▶ EXERCISE
Return the data that follows exactly as it appears. Pictures do not belong in the copy.

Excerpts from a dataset
————————
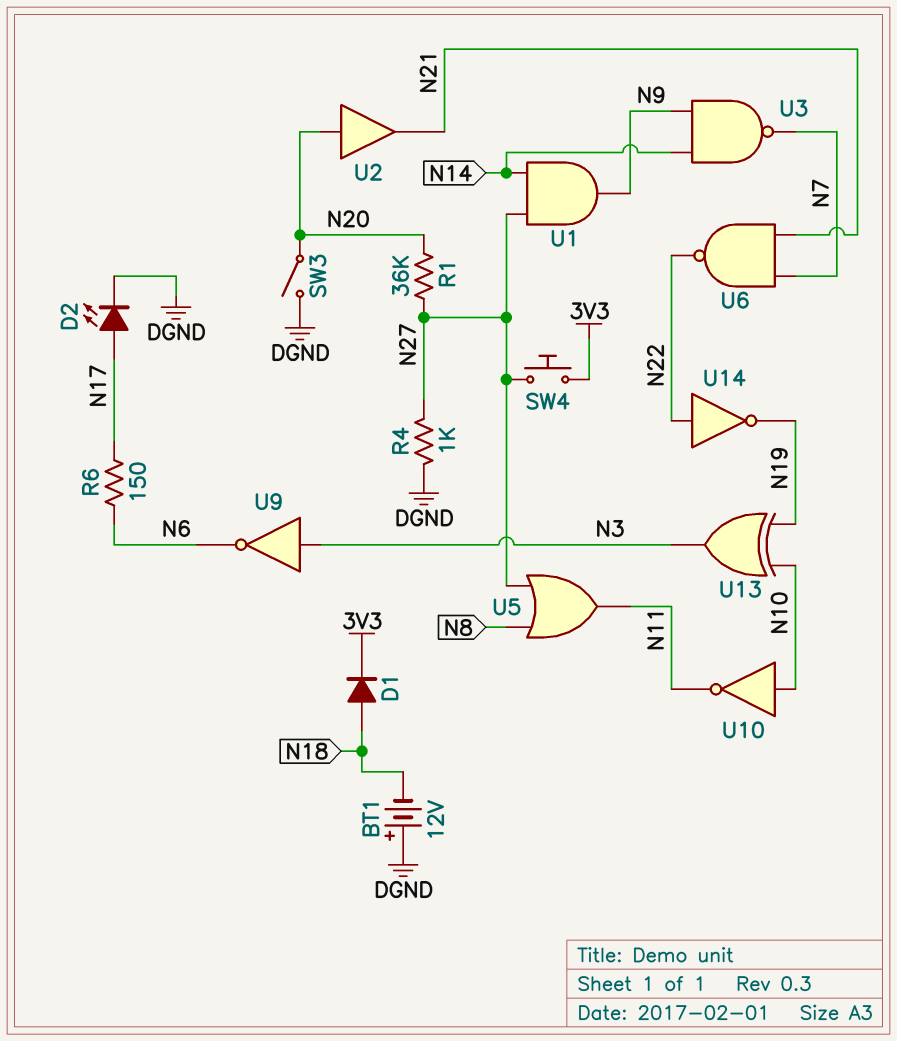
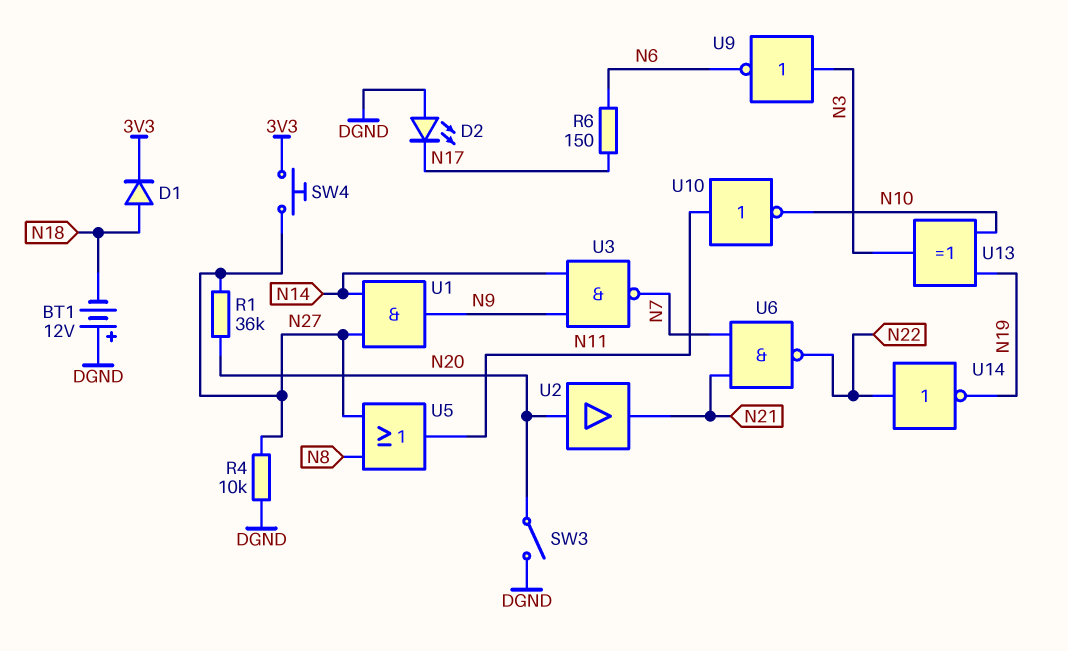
D2: LED (A N17, K DGND) -> LED (A DGND, K N17)
R4: 1k (DGND, N27) -> 10k (DGND, N27)
U10: NOT (in N10, out N11) -> NOT (in N11, out N10)

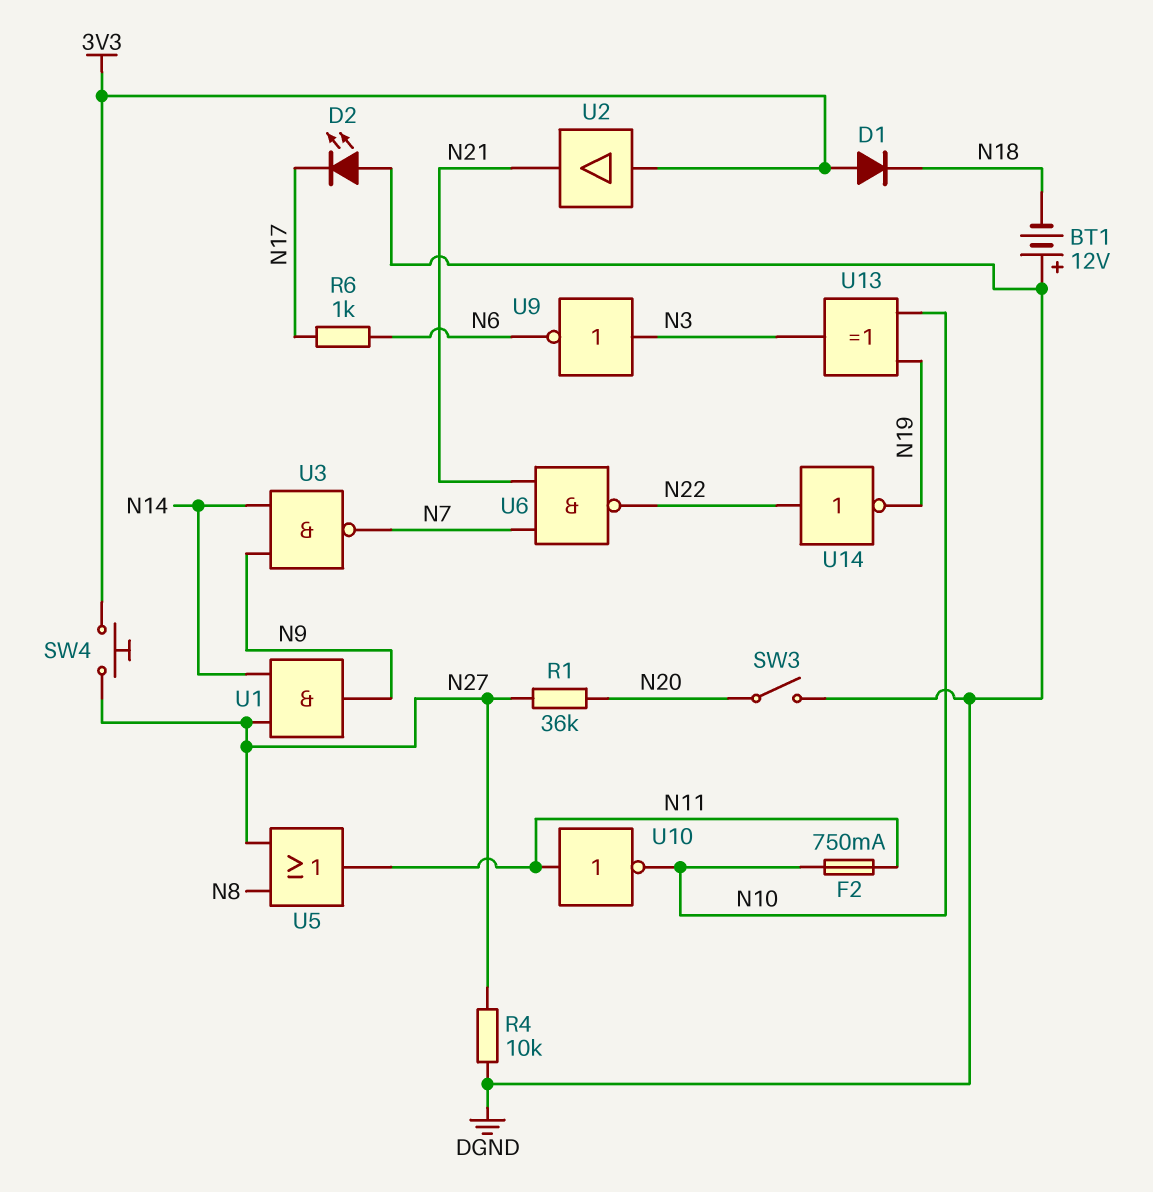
D1: diode (A N18, K 3V3) -> diode (A 3V3, K N18)
F2: none -> 750mA (N10, N11)
R6: 150 (N6, N17) -> 1k (N6, N17)
U2: buffer (in N20, out N21) -> buffer (in 3V3, out N21)

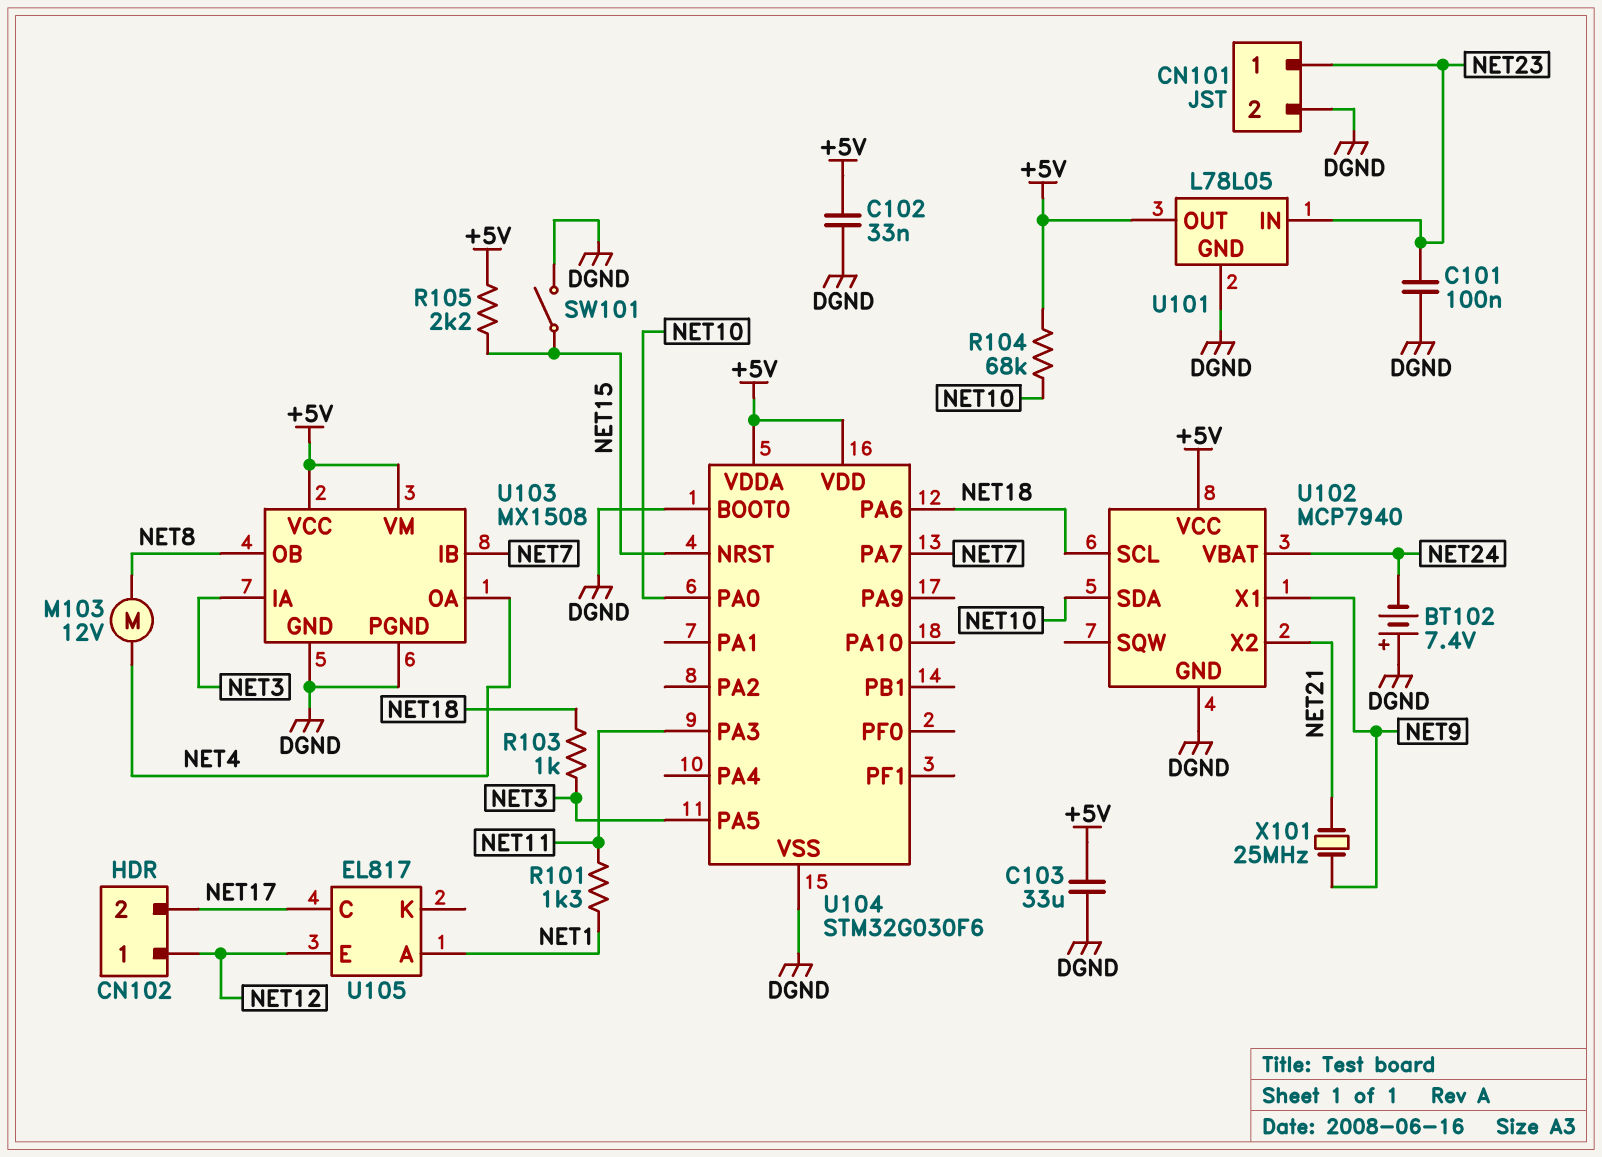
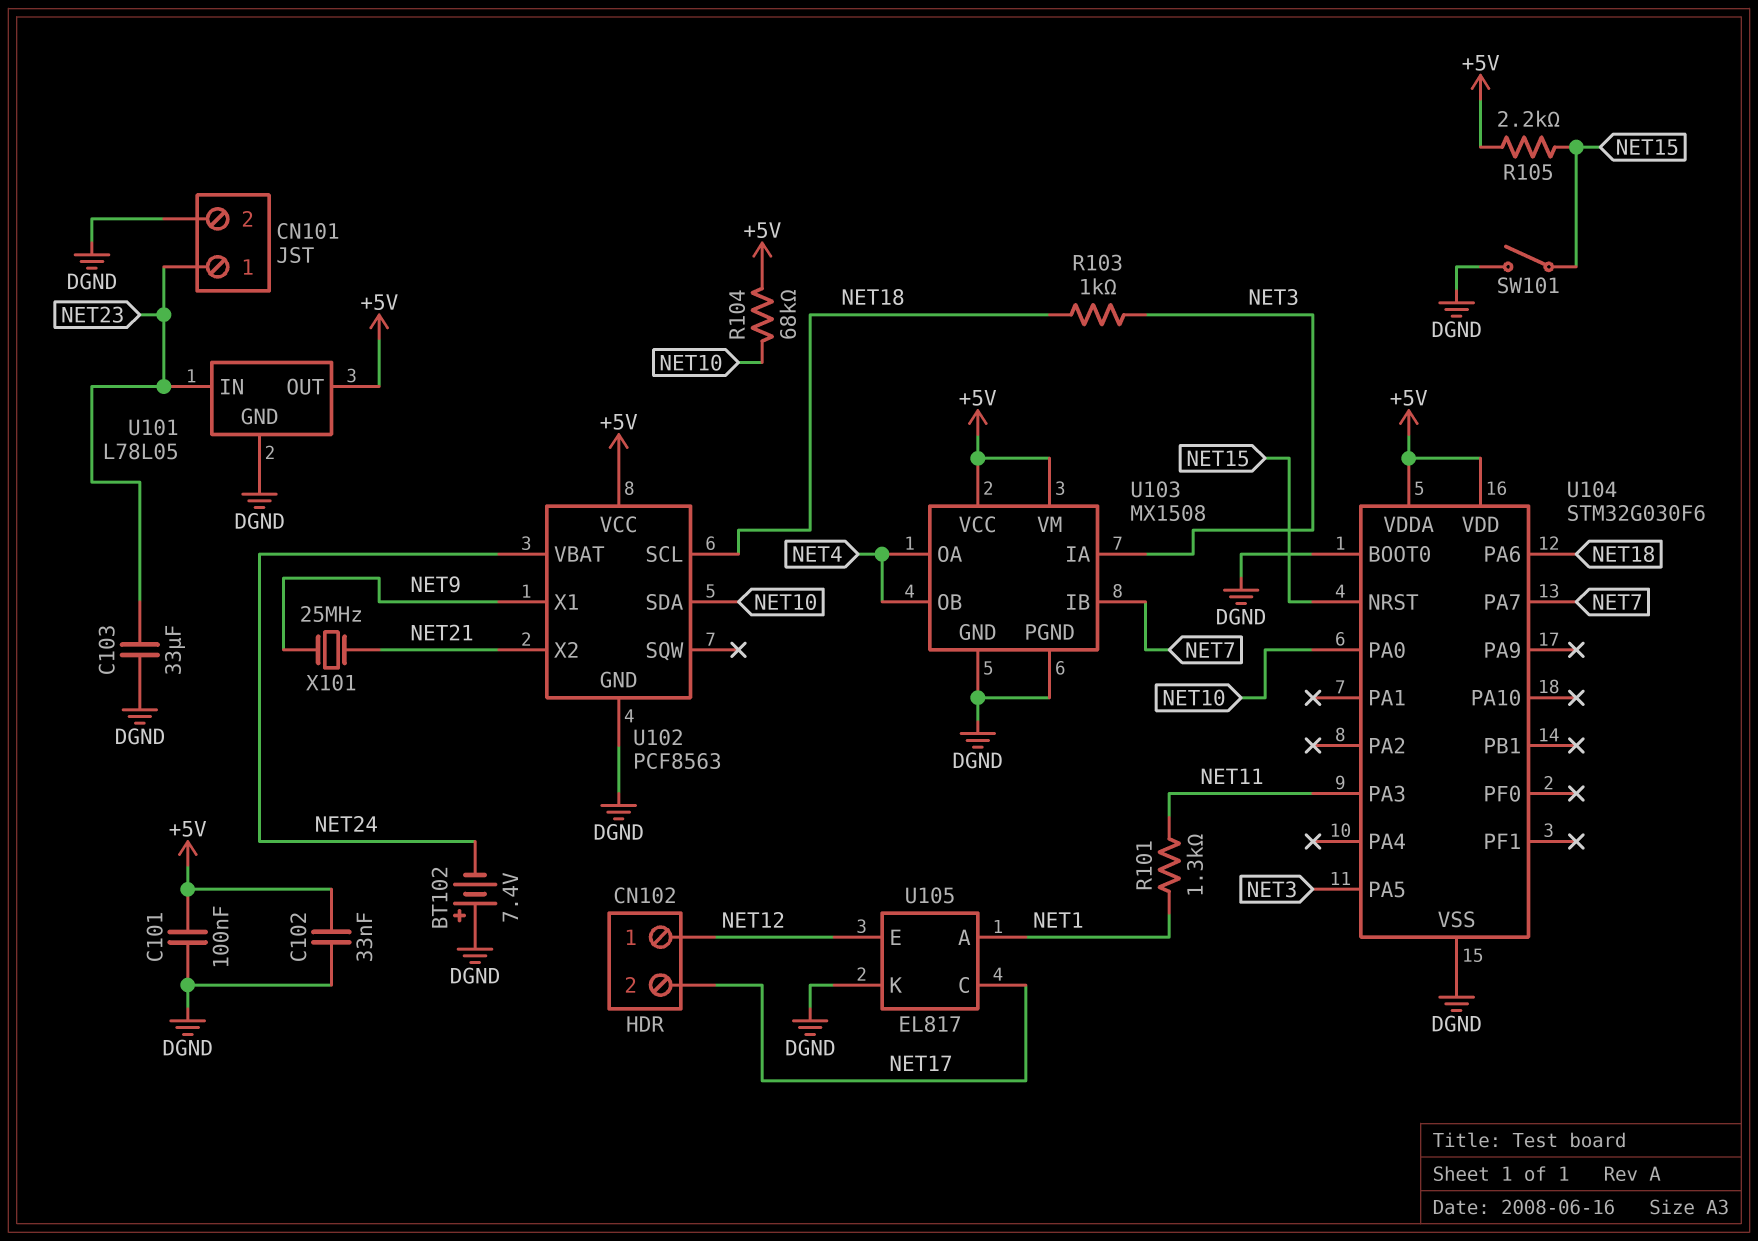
C101: 100nF (DGND, NET23) -> 100nF (+5V, DGND)
C103: 33uF (+5V, DGND) -> 33uF (DGND, NET23)
M103: motor 12V (NET4, NET8) -> none
U102: MCP7940 -> PCF8563
U103 pin OB: NET8 -> NET4
U105 pin K: none -> DGND

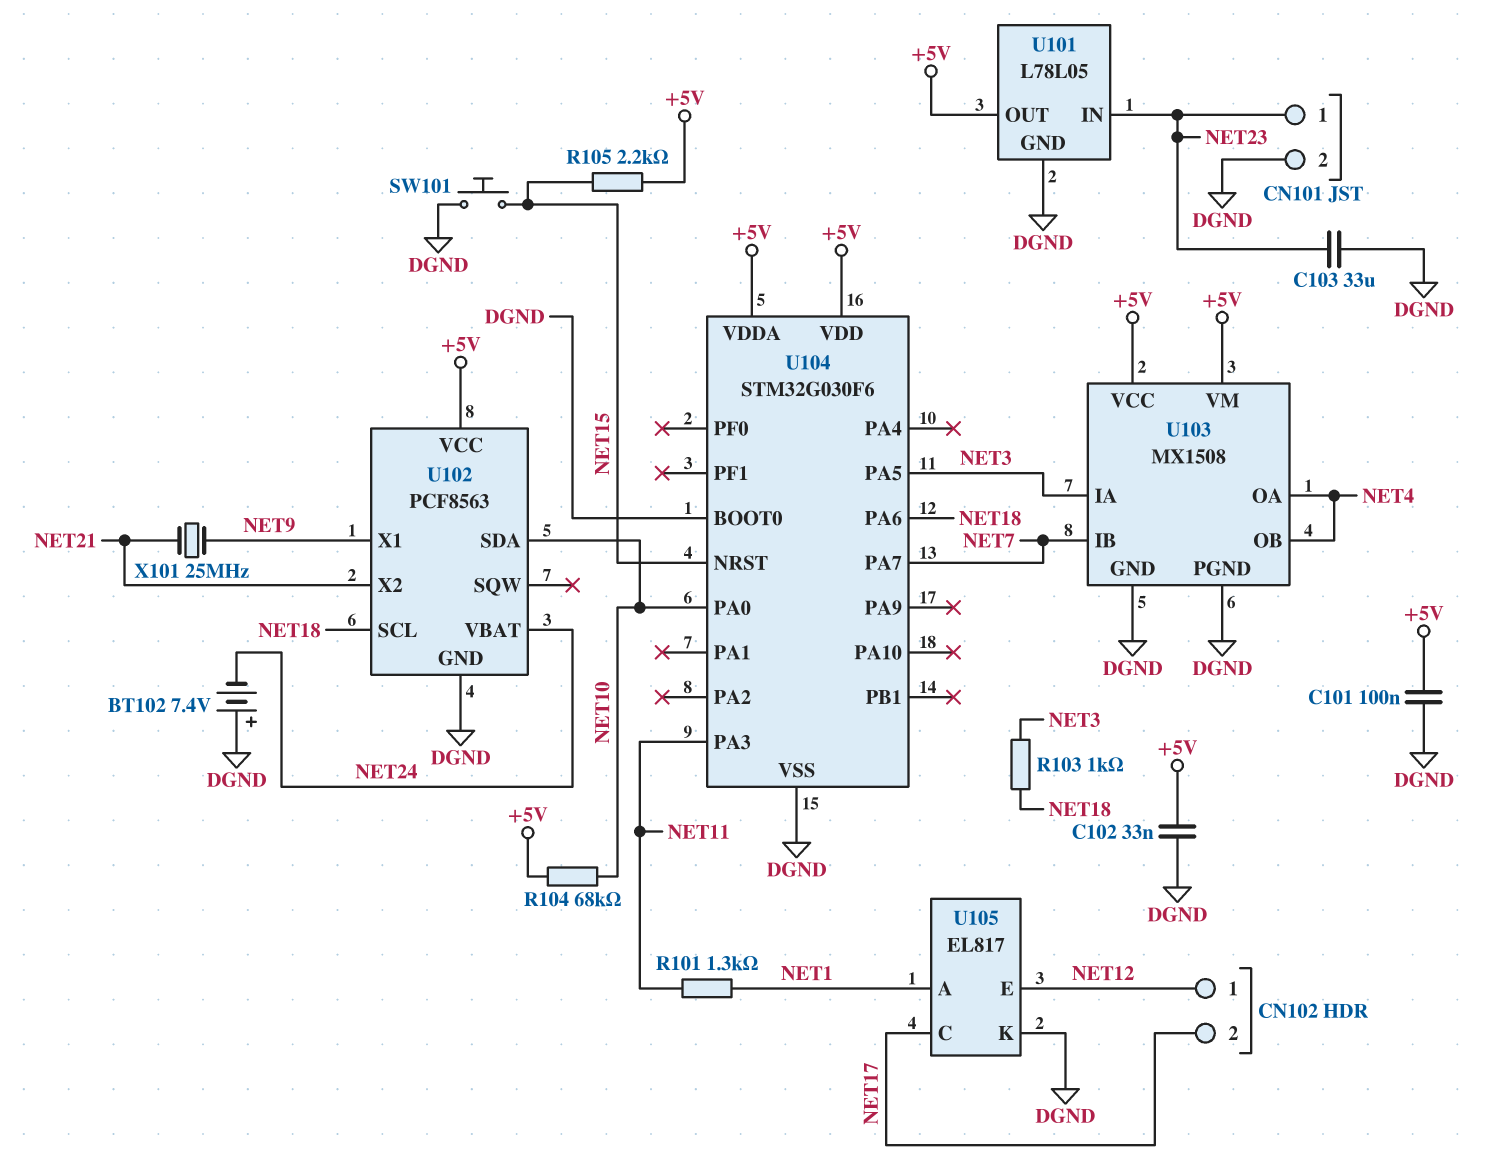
SW101: switch (DGND, NET15) -> button (DGND, NET15)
————————
▶ SOLUTION TO THIS TASK
D2: LED (A N17, K DGND) -> LED (A DGND, K N17)
R4: 1k (DGND, N27) -> 10k (DGND, N27)
U10: NOT (in N10, out N11) -> NOT (in N11, out N10)

D1: diode (A N18, K 3V3) -> diode (A 3V3, K N18)
F2: none -> 750mA (N10, N11)
R6: 150 (N6, N17) -> 1k (N6, N17)
U2: buffer (in N20, out N21) -> buffer (in 3V3, out N21)

C101: 100nF (DGND, NET23) -> 100nF (+5V, DGND)
C103: 33uF (+5V, DGND) -> 33uF (DGND, NET23)
M103: motor 12V (NET4, NET8) -> none
U102: MCP7940 -> PCF8563
U103 pin OB: NET8 -> NET4
U105 pin K: none -> DGND

SW101: switch (DGND, NET15) -> button (DGND, NET15)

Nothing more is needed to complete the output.